→ **Task**: Quote the following listing word for word, keeping every line and character unchanged.

———

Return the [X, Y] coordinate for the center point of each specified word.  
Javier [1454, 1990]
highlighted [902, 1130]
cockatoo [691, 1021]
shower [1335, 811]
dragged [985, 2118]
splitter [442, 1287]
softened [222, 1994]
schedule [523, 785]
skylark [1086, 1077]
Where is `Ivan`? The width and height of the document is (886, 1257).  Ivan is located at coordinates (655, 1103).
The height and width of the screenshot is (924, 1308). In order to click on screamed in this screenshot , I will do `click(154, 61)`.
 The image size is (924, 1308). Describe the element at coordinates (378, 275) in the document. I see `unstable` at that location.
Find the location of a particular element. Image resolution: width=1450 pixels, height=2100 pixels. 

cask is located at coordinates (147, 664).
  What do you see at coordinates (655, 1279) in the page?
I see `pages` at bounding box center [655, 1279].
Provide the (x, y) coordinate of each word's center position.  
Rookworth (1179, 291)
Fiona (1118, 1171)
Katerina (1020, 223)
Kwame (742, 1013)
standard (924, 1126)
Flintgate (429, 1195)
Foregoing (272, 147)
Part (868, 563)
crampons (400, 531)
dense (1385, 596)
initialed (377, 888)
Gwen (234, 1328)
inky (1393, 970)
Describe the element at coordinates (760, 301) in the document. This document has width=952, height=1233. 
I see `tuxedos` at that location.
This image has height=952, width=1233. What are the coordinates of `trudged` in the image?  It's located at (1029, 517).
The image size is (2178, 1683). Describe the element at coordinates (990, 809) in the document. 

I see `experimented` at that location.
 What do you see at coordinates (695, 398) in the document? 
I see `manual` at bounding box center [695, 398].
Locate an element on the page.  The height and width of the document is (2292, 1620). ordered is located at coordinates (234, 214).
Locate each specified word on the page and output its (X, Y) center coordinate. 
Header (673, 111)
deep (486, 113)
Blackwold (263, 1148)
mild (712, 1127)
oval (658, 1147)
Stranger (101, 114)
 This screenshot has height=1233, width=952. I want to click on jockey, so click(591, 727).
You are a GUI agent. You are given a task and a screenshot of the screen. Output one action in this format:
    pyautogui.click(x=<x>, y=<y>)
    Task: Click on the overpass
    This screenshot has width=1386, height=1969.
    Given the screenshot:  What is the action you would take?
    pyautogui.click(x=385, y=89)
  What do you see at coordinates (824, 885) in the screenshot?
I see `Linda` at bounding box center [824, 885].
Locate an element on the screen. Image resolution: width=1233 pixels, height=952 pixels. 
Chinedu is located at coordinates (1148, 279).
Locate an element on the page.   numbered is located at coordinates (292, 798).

———

→ **The answer**:
Return the [X, Y] coordinate for the center point of each specified word.  
Javier [1454, 1990]
highlighted [902, 1130]
cockatoo [691, 1021]
shower [1335, 811]
dragged [985, 2118]
splitter [442, 1287]
softened [222, 1994]
schedule [523, 785]
skylark [1086, 1077]
Where is `Ivan`? The width and height of the document is (886, 1257).  Ivan is located at coordinates (655, 1103).
The height and width of the screenshot is (924, 1308). In order to click on screamed in this screenshot , I will do `click(154, 61)`.
 The image size is (924, 1308). Describe the element at coordinates (378, 275) in the document. I see `unstable` at that location.
Find the location of a particular element. Image resolution: width=1450 pixels, height=2100 pixels. 

cask is located at coordinates (147, 664).
  What do you see at coordinates (655, 1279) in the page?
I see `pages` at bounding box center [655, 1279].
Provide the (x, y) coordinate of each word's center position.  
Rookworth (1179, 291)
Fiona (1118, 1171)
Katerina (1020, 223)
Kwame (742, 1013)
standard (924, 1126)
Flintgate (429, 1195)
Foregoing (272, 147)
Part (868, 563)
crampons (400, 531)
dense (1385, 596)
initialed (377, 888)
Gwen (234, 1328)
inky (1393, 970)
Describe the element at coordinates (760, 301) in the document. This document has width=952, height=1233. 
I see `tuxedos` at that location.
This image has height=952, width=1233. What are the coordinates of `trudged` in the image?  It's located at (1029, 517).
The image size is (2178, 1683). Describe the element at coordinates (990, 809) in the document. 

I see `experimented` at that location.
 What do you see at coordinates (695, 398) in the document? 
I see `manual` at bounding box center [695, 398].
Locate an element on the page.  The height and width of the document is (2292, 1620). ordered is located at coordinates (234, 214).
Locate each specified word on the page and output its (X, Y) center coordinate. 
Header (673, 111)
deep (486, 113)
Blackwold (263, 1148)
mild (712, 1127)
oval (658, 1147)
Stranger (101, 114)
 This screenshot has height=1233, width=952. I want to click on jockey, so click(591, 727).
You are a GUI agent. You are given a task and a screenshot of the screen. Output one action in this format:
    pyautogui.click(x=<x>, y=<y>)
    Task: Click on the overpass
    This screenshot has width=1386, height=1969.
    Given the screenshot:  What is the action you would take?
    pyautogui.click(x=385, y=89)
  What do you see at coordinates (824, 885) in the screenshot?
I see `Linda` at bounding box center [824, 885].
Locate an element on the screen. Image resolution: width=1233 pixels, height=952 pixels. 
Chinedu is located at coordinates (1148, 279).
Locate an element on the page.   numbered is located at coordinates (292, 798).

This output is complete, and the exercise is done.